» WORK TO BE COMPLETED: The records that follow are to be reproduced exactly. Any pictures in them are left out.

» TASK INPUT:
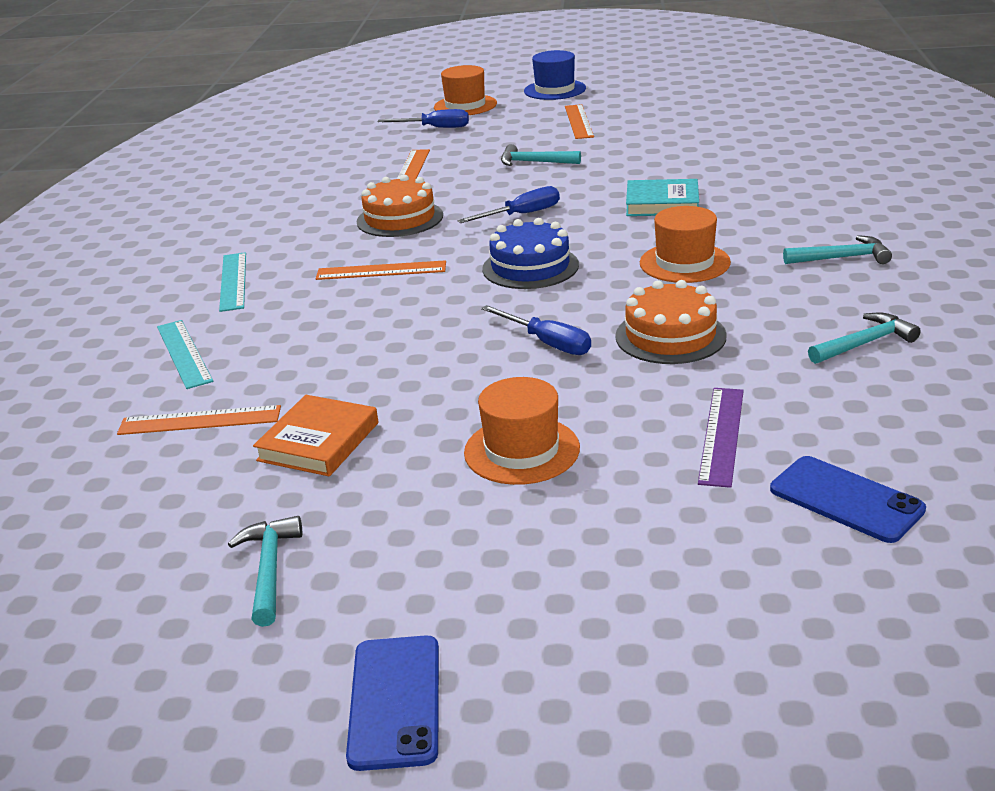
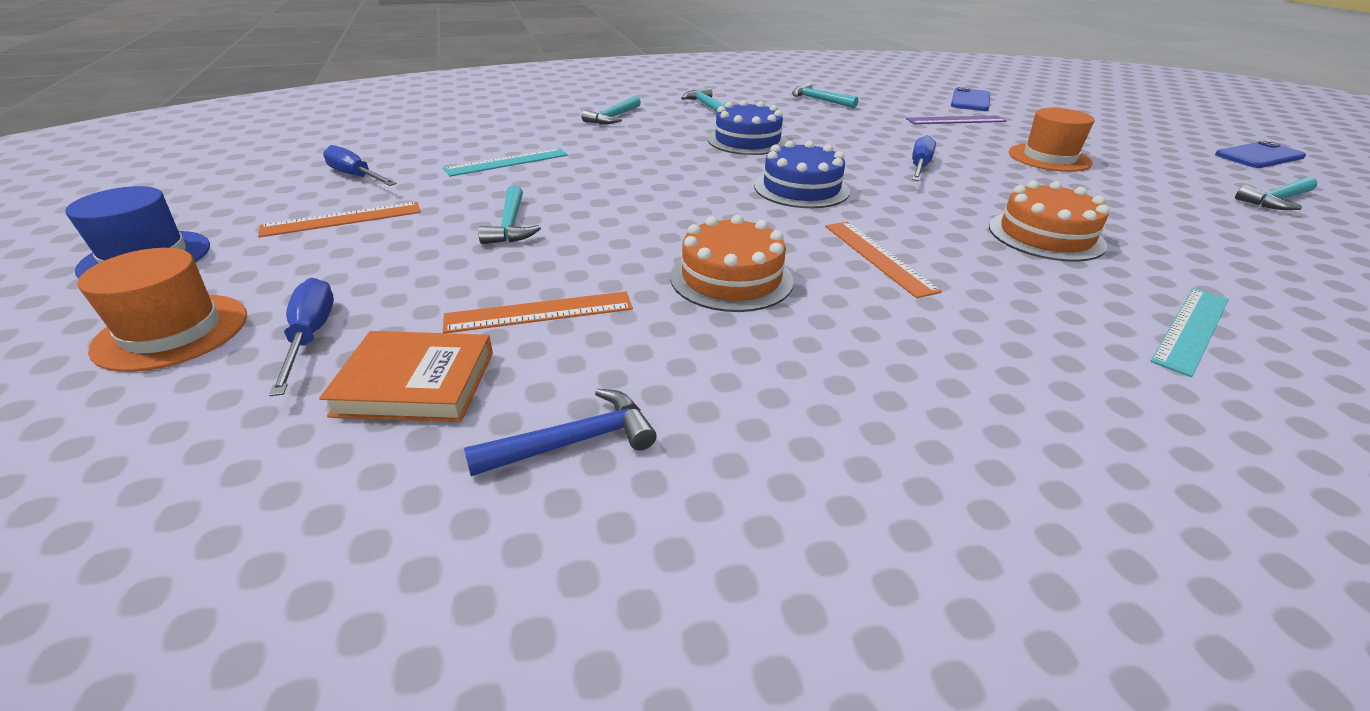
camera: 115 degrees left, 5 degrees up
(200, 421) = (1241, 275): orange ruler -> none
(233, 281) = (1017, 359): turquoise ruler -> turquoise ruler (507, 162)
(301, 175) = (574, 441): none -> blue hammer
(319, 441) = (1159, 216): orange book -> orange book (416, 383)
(522, 215) = (682, 209): blue screwdriver -> blue screwdriver (356, 176)
(662, 203) = (627, 156): turquoise book -> none
(670, 336) = (864, 137): orange cake -> orange cake (1045, 235)
(684, 263) = (747, 141): orange hat -> blue cake
(799, 204) = (613, 117): none -> turquoise hammer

» RESULT BELOW:
camera: 115 degrees left, 5 degrees up
(200, 421) = (1241, 275): orange ruler -> none
(233, 281) = (1017, 359): turquoise ruler -> turquoise ruler (507, 162)
(301, 175) = (574, 441): none -> blue hammer
(319, 441) = (1159, 216): orange book -> orange book (416, 383)
(522, 215) = (682, 209): blue screwdriver -> blue screwdriver (356, 176)
(662, 203) = (627, 156): turquoise book -> none
(670, 336) = (864, 137): orange cake -> orange cake (1045, 235)
(684, 263) = (747, 141): orange hat -> blue cake
(799, 204) = (613, 117): none -> turquoise hammer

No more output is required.